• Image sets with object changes
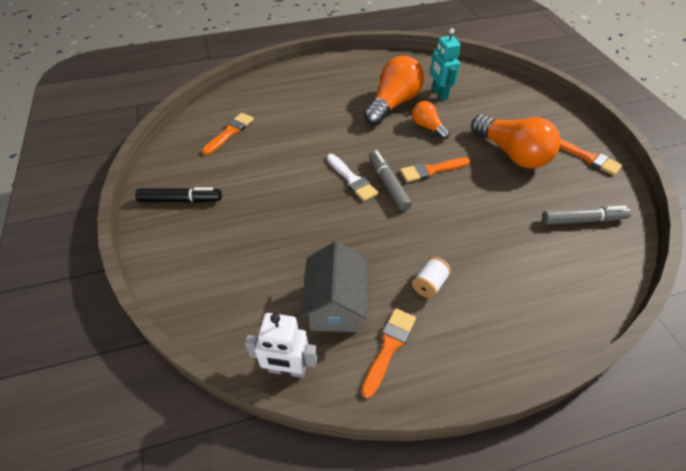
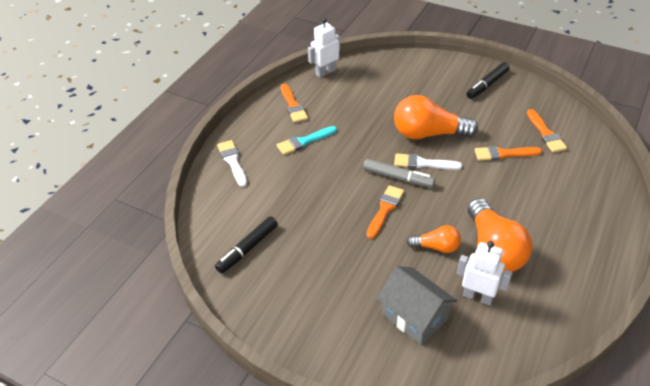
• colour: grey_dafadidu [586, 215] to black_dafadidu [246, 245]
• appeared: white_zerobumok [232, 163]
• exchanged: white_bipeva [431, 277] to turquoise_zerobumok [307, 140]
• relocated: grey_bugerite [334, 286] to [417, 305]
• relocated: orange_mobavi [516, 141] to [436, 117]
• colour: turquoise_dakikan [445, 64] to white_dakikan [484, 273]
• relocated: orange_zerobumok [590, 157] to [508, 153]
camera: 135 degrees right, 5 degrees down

• Problem to solve
From the line holding "to [436, 117]" to the last line of the records, quote each line exactly and add nothing.

• Worked solution
• relocated: orange_mobavi [516, 141] to [436, 117]
• colour: turquoise_dakikan [445, 64] to white_dakikan [484, 273]
• relocated: orange_zerobumok [590, 157] to [508, 153]
camera: 135 degrees right, 5 degrees down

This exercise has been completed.